### Task instructions
Your job is to copy the lines from the material that include "black".

### Exercise data

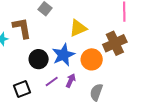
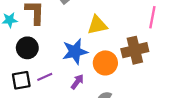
black circle: (39, 59) -> (27, 48), moved
purple line: (52, 81) -> (45, 77), moved

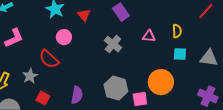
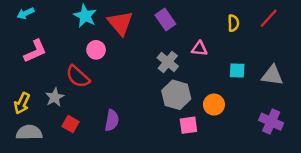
red triangle: (84, 15) -> (120, 23), size x1.6
yellow semicircle: (177, 31) -> (233, 23), moved
gray cross: (113, 44) -> (168, 62), moved
orange circle: (161, 82) -> (214, 105), size x0.7
gray hexagon: (116, 88) -> (176, 95), moved

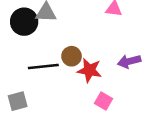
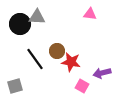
purple arrow: (129, 61) -> (102, 73), moved
black line: (43, 66) -> (35, 59), turned 60

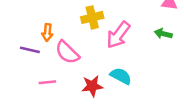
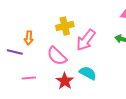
pink semicircle: (67, 52) -> (57, 56), moved
red star: (92, 86) -> (65, 81), turned -30

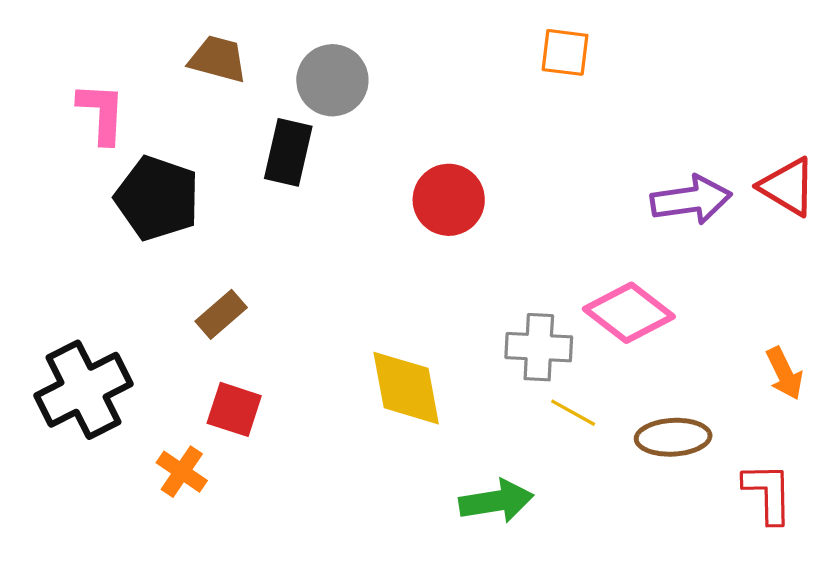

### Solution for this problem
black circle: (39, 59) -> (27, 48), moved
black line: (43, 66) -> (35, 59), turned 60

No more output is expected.